(Entries shown)
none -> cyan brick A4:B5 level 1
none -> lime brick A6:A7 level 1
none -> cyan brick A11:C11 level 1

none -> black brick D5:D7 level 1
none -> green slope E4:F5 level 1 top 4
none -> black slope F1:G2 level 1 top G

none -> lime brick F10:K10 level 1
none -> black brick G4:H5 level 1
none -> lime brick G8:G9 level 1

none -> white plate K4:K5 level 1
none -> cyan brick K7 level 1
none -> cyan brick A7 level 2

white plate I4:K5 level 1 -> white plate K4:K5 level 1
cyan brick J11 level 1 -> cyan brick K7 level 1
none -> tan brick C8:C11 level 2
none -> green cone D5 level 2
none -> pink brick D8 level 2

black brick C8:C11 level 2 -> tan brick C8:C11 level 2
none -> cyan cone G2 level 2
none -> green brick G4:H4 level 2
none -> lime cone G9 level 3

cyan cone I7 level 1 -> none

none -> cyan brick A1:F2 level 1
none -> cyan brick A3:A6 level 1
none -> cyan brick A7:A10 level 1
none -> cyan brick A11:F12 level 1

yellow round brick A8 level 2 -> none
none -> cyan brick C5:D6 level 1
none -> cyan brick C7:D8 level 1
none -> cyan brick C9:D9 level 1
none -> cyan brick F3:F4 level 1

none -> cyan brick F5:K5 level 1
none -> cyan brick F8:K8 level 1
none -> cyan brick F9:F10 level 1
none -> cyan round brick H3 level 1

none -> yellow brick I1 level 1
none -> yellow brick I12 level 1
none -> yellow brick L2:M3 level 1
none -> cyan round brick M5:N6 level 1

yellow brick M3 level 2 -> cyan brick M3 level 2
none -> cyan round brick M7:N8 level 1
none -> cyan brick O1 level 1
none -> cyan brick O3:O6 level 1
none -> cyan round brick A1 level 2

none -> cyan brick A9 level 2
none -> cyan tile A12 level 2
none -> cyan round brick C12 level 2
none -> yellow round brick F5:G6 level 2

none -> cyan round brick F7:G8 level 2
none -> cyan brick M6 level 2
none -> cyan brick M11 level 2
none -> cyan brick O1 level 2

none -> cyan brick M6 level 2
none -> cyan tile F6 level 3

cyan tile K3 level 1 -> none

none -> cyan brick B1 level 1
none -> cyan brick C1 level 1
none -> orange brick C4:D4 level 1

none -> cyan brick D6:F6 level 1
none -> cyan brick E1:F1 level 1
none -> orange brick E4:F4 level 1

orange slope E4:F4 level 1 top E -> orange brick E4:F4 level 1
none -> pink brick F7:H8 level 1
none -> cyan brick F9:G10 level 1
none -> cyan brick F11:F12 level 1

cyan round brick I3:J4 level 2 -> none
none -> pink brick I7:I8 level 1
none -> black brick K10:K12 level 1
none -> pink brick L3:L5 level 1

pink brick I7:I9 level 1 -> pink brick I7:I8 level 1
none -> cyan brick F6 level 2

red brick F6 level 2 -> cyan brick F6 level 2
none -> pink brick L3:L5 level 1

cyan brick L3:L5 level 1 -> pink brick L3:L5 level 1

(To do)
The total, and only the total: count the lines above that contain "tile".

(Answer area)
3